PROMPT –
Rewrite the material below as a numbered list, one line per item, with blank lines dropped. Leave out the pictures.

Rows from a spatial reasoning dataset
++++++++++

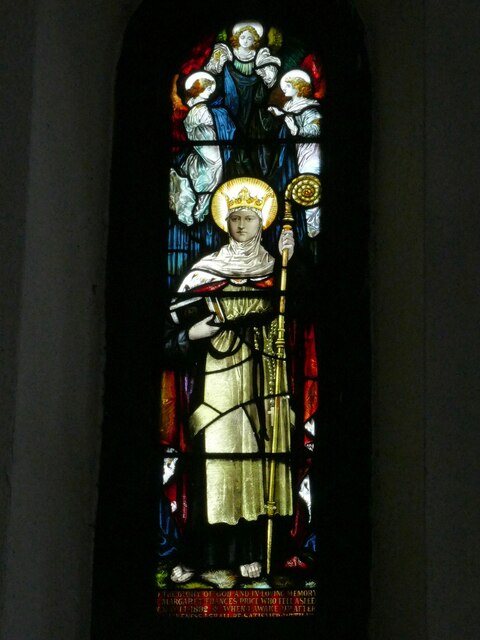
Locate an element on the screen. This screenshot has width=480, height=640. stained glass is located at coordinates (247, 84), (244, 212), (239, 408), (230, 541).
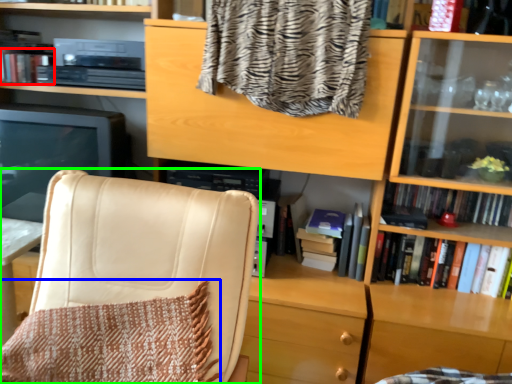
Question: Estimate the real-world distances between objects in this image. Which object is farther from book (highlighted by a red box), blanket (highlighted by a blue box) or chair (highlighted by a green box)?

Choices:
 (A) blanket
 (B) chair

Answer: (A)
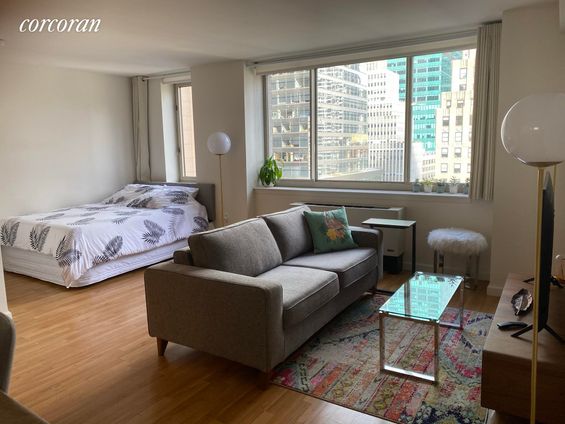
Identify the location of wall. This screenshot has width=565, height=424. (45, 153), (512, 223).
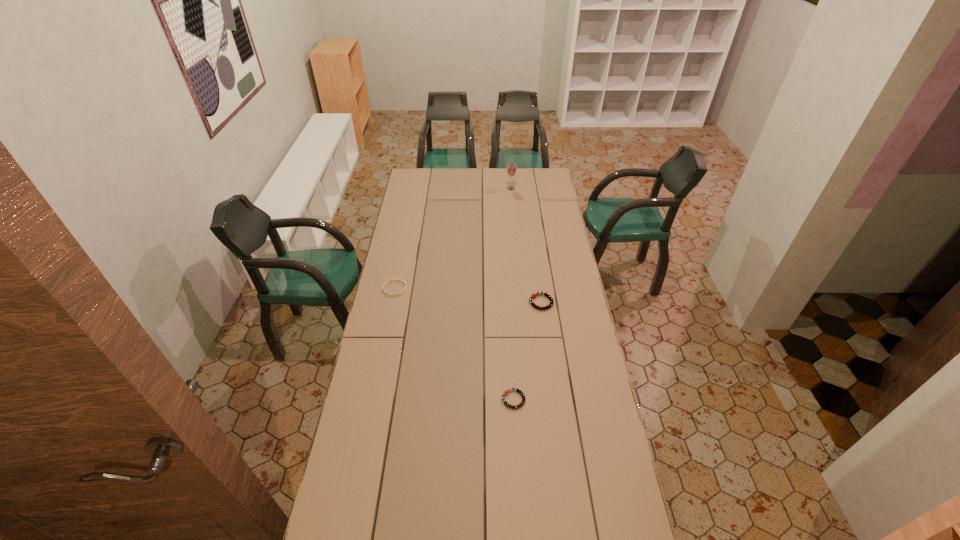
You are a GUI agent. You are given a task and a screenshot of the screen. Output one action in this format:
    pyautogui.click(x=<x>, y=<y>)
    Task: Click on the free space between the wineglass and the leftmost object
    This screenshot has width=960, height=540.
    Given the screenshot: What is the action you would take?
    point(453,238)

Where is `vacant point located between the tallest object and the leftmost object`? The image size is (960, 540). vacant point located between the tallest object and the leftmost object is located at coordinates (453, 238).

You are a GUI agent. You are given a task and a screenshot of the screen. Output one action in this format:
    pyautogui.click(x=<x>, y=<y>)
    Task: Click on the unoccupied position between the rightmost bracelet and the leftmost object
    
    Given the screenshot: What is the action you would take?
    pyautogui.click(x=468, y=295)

Image resolution: width=960 pixels, height=540 pixels. What are the coordinates of `vacant space that is in between the wineglass and the second bracelet from right to left` in the screenshot? It's located at (512, 294).

You are a GUI agent. You are given a task and a screenshot of the screen. Output one action in this format:
    pyautogui.click(x=<x>, y=<y>)
    Task: Click on the free point between the nearest object and the rightmost bracelet
    
    Given the screenshot: What is the action you would take?
    pyautogui.click(x=527, y=351)

Where is `vacant point located between the rightmost bracelet and the nearest object`? Image resolution: width=960 pixels, height=540 pixels. vacant point located between the rightmost bracelet and the nearest object is located at coordinates [527, 351].

Image resolution: width=960 pixels, height=540 pixels. I want to click on empty space between the leftmost bracelet and the rightmost bracelet, so click(x=468, y=295).

Identify the location of the third closest object to the rightmost bracelet. tap(511, 168).

Where is `object that is the closest to the leftmost bracelet`? The image size is (960, 540). object that is the closest to the leftmost bracelet is located at coordinates (533, 296).

Choose which bracelet is the nearest neighbor to the rightmost bracelet. Please provide its 2D coordinates. Your answer should be formatted as a tuple, i.e. [(x, y)], where the tuple contains the x and y coordinates of a point satisfying the conditions above.

[(505, 392)]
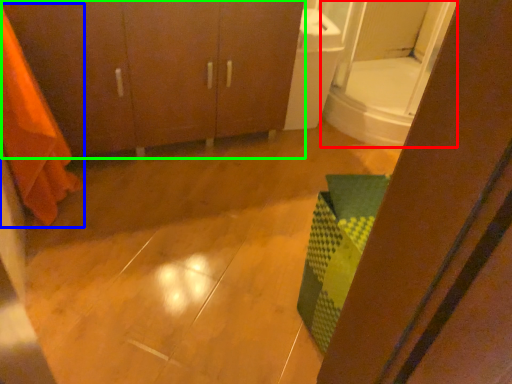
Question: Which is nearer to the mirror (highlighted by a red box)? shower curtain (highlighted by a blue box) or bathroom cabinet (highlighted by a green box).

Choices:
 (A) shower curtain
 (B) bathroom cabinet

Answer: (B)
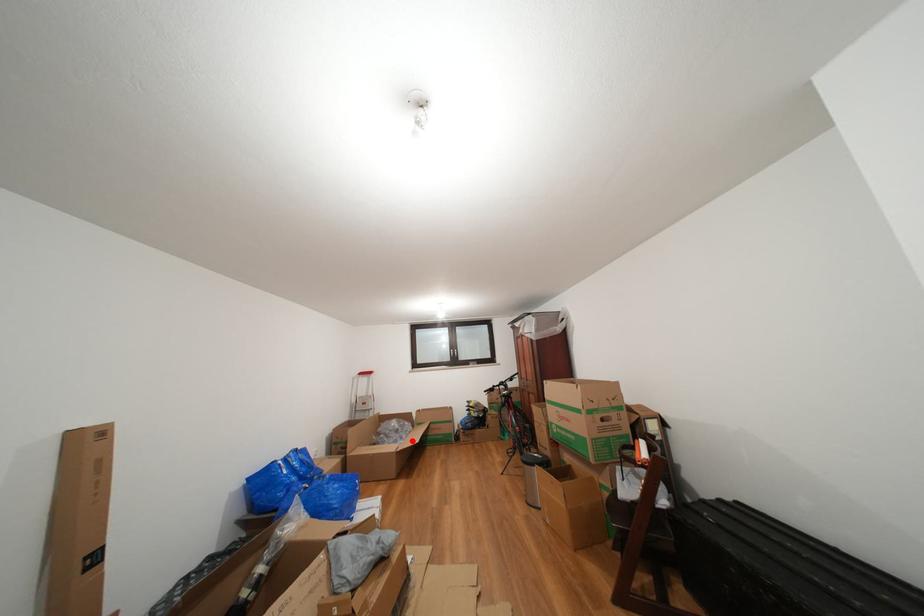
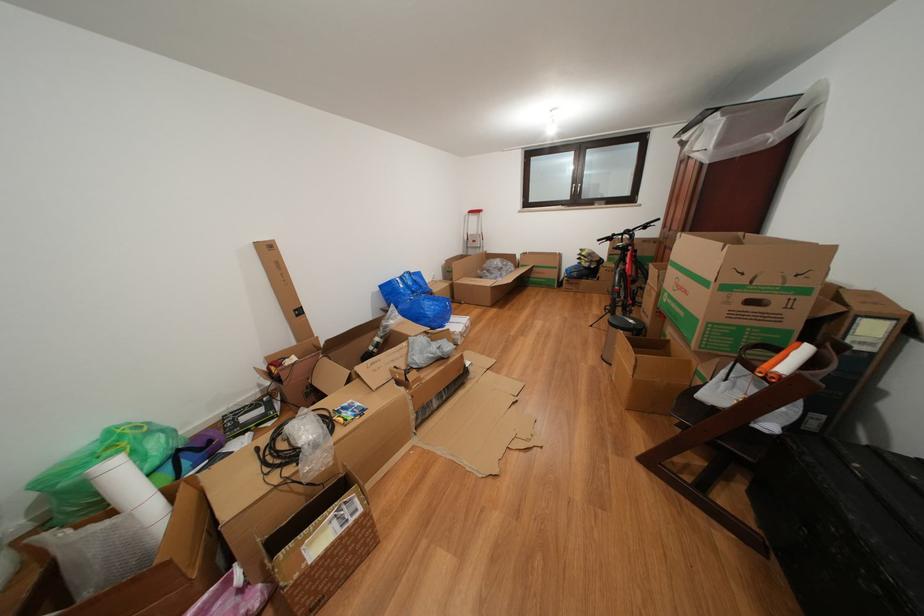
Find the pixel in the second image that matches the highlighted location in the first image.

(513, 280)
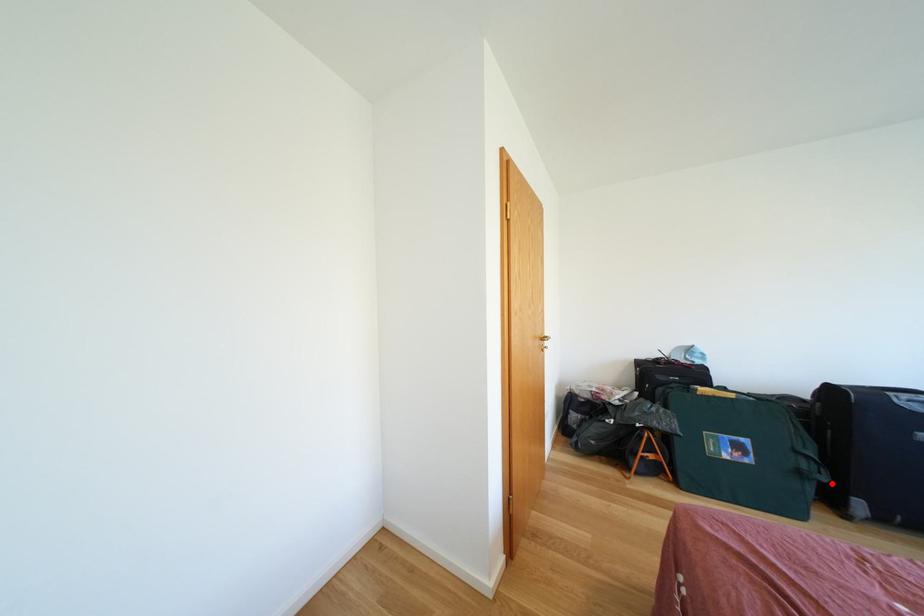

++++++++++

CORRECT RESULT –
1. Locate an element on the screen. This screenshot has width=480, height=640. stained glass is located at coordinates (247, 84), (244, 212), (239, 408), (230, 541).
2. Question: Estimate the real-world distances between objects in this image. Which object is farther from book (highlighted by a red box), blanket (highlighted by a blue box) or chair (highlighted by a green box)?
3. Choices:
4.  (A) blanket
5.  (B) chair
6. Answer: (A)
7. Identify the location of wall. This screenshot has width=565, height=424. (45, 153), (512, 223).
8. You are a GUI agent. You are given a task and a screenshot of the screen. Output one action in this format:
9.     pyautogui.click(x=<x>, y=<y>)
10.     Task: Click on the free space between the wineglass and the leftmost object
11.     This screenshot has width=960, height=540.
12.     Given the screenshot: What is the action you would take?
13.     point(453,238)
14. Where is `vacant point located between the tallest object and the leftmost object`? The image size is (960, 540). vacant point located between the tallest object and the leftmost object is located at coordinates (453, 238).
15. You are a GUI agent. You are given a task and a screenshot of the screen. Output one action in this format:
16.     pyautogui.click(x=<x>, y=<y>)
17.     Task: Click on the unoccupied position between the rightmost bracelet and the leftmost object
18.     Given the screenshot: What is the action you would take?
19.     pyautogui.click(x=468, y=295)
20. Image resolution: width=960 pixels, height=540 pixels. What are the coordinates of `vacant space that is in between the wineglass and the second bracelet from right to left` in the screenshot? It's located at (512, 294).
21. You are a GUI agent. You are given a task and a screenshot of the screen. Output one action in this format:
22.     pyautogui.click(x=<x>, y=<y>)
23.     Task: Click on the free point between the nearest object and the rightmost bracelet
24.     Given the screenshot: What is the action you would take?
25.     pyautogui.click(x=527, y=351)
26. Where is `vacant point located between the rightmost bracelet and the nearest object`? Image resolution: width=960 pixels, height=540 pixels. vacant point located between the rightmost bracelet and the nearest object is located at coordinates [527, 351].
27. Image resolution: width=960 pixels, height=540 pixels. I want to click on empty space between the leftmost bracelet and the rightmost bracelet, so click(x=468, y=295).
28. Identify the location of the third closest object to the rightmost bracelet. tap(511, 168).
29. Where is `object that is the closest to the leftmost bracelet`? The image size is (960, 540). object that is the closest to the leftmost bracelet is located at coordinates (533, 296).
30. Choose which bracelet is the nearest neighbor to the rightmost bracelet. Please provide its 2D coordinates. Your answer should be formatted as a tuple, i.e. [(x, y)], where the tuple contains the x and y coordinates of a point satisfying the conditions above.
31. [(505, 392)]
32. Question: Which is nearer to the mirror (highlighted by a red box)? shower curtain (highlighted by a blue box) or bathroom cabinet (highlighted by a green box).
33. Choices:
34.  (A) shower curtain
35.  (B) bathroom cabinet
36. Answer: (B)
37. Find the pixel in the second image that matches the highlighted location in the first image.
38. (513, 280)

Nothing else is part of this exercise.